Please reproduce all the data exactly as written and omit the pictures.

□ □ □ □ □ □ □

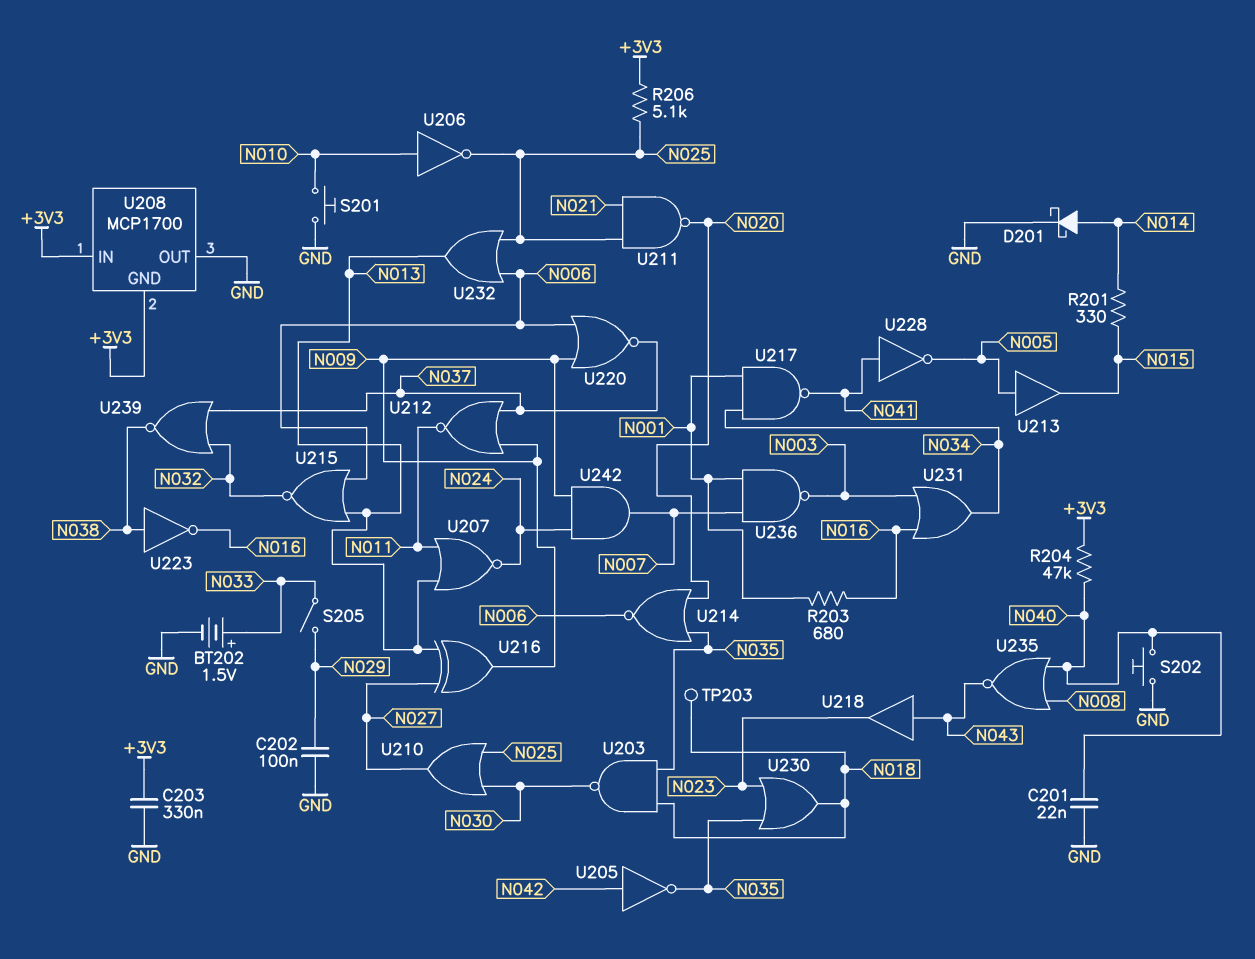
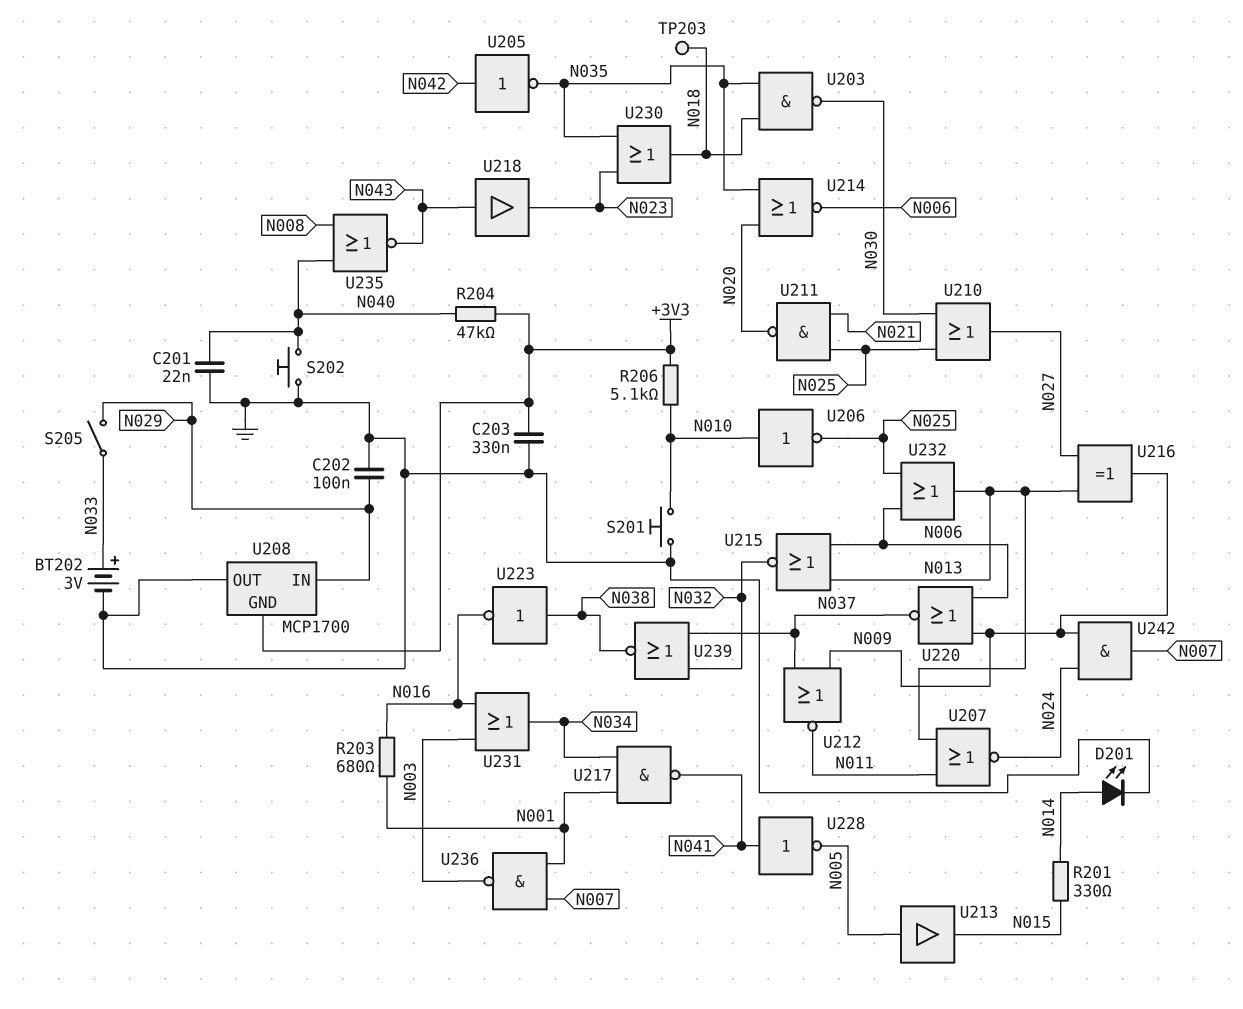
BT202: 1.5V (plus N033, minus GND) -> 3V (plus N033, minus GND)
D201: schottky (A N014, K GND) -> LED (A N014, K GND)
R206: 5.1k (+3V3, N025) -> 5.1k (+3V3, N010)
U208 pin IN: +3V3 -> N029

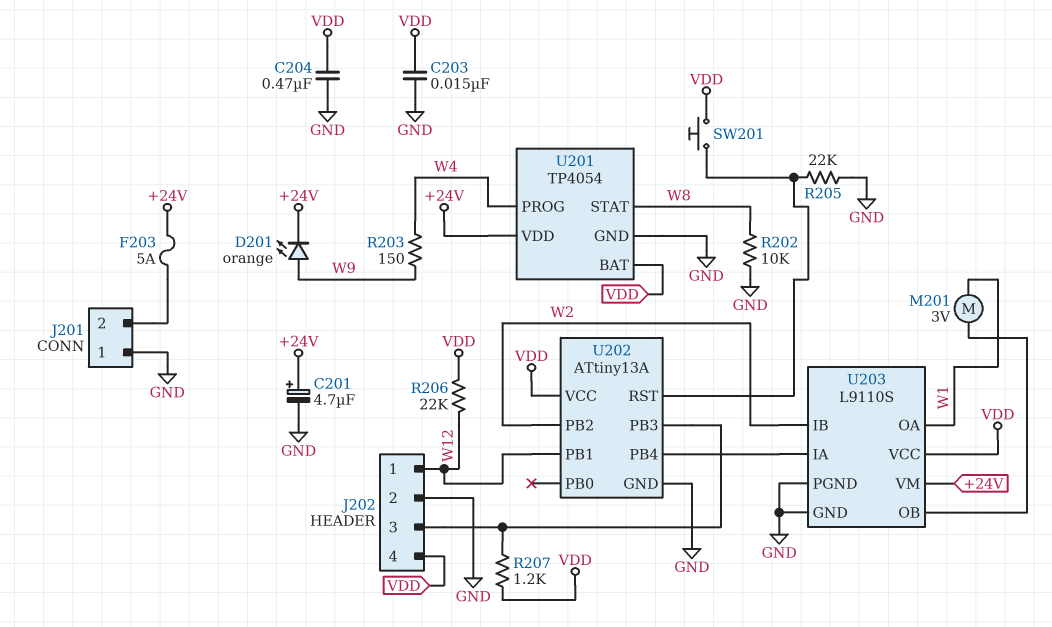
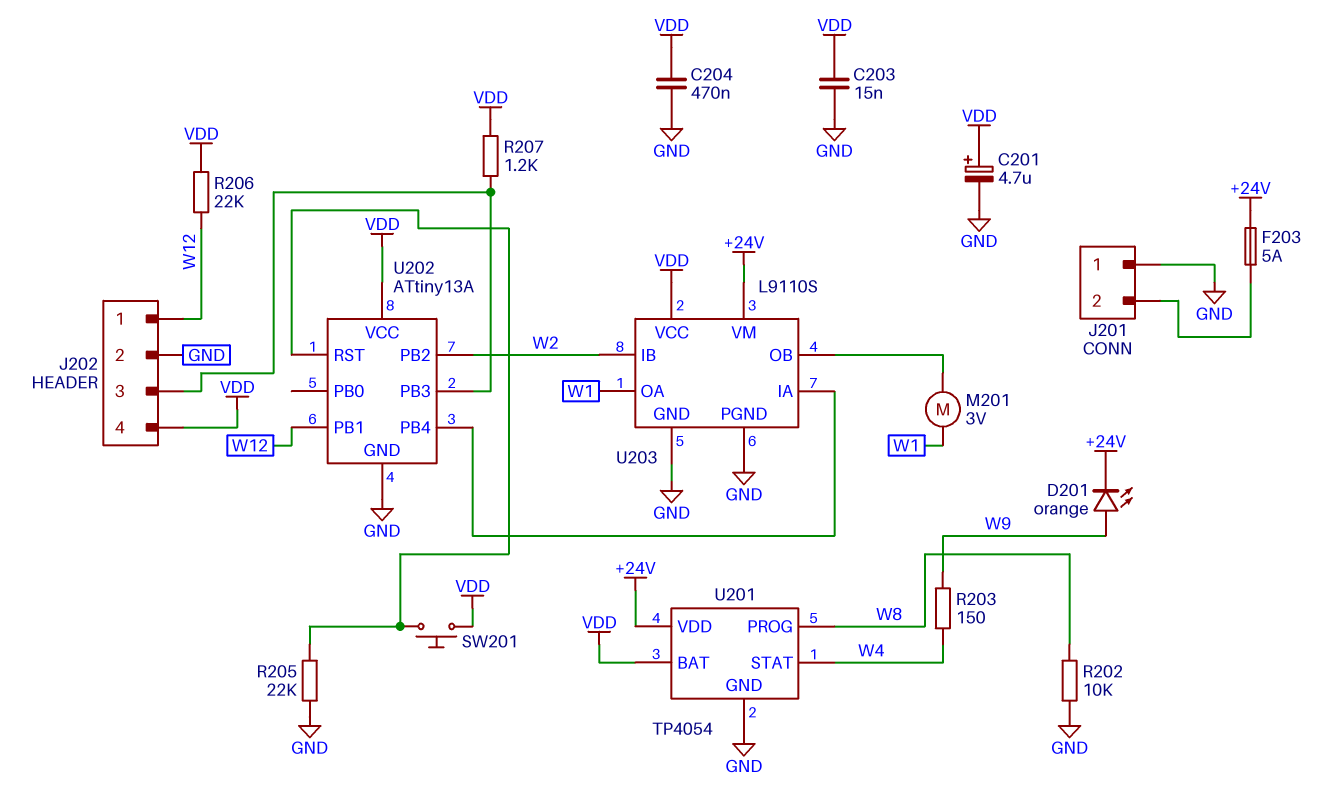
C201: 4.7uF (plus +24V, minus GND) -> 4.7uF (plus VDD, minus GND)
U201 pin PROG: W4 -> W8
U201 pin STAT: W8 -> W4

□ □ □ □ □ □ □

▶ _Answer for this exercise_:
BT202: 1.5V (plus N033, minus GND) -> 3V (plus N033, minus GND)
D201: schottky (A N014, K GND) -> LED (A N014, K GND)
R206: 5.1k (+3V3, N025) -> 5.1k (+3V3, N010)
U208 pin IN: +3V3 -> N029

C201: 4.7uF (plus +24V, minus GND) -> 4.7uF (plus VDD, minus GND)
U201 pin PROG: W4 -> W8
U201 pin STAT: W8 -> W4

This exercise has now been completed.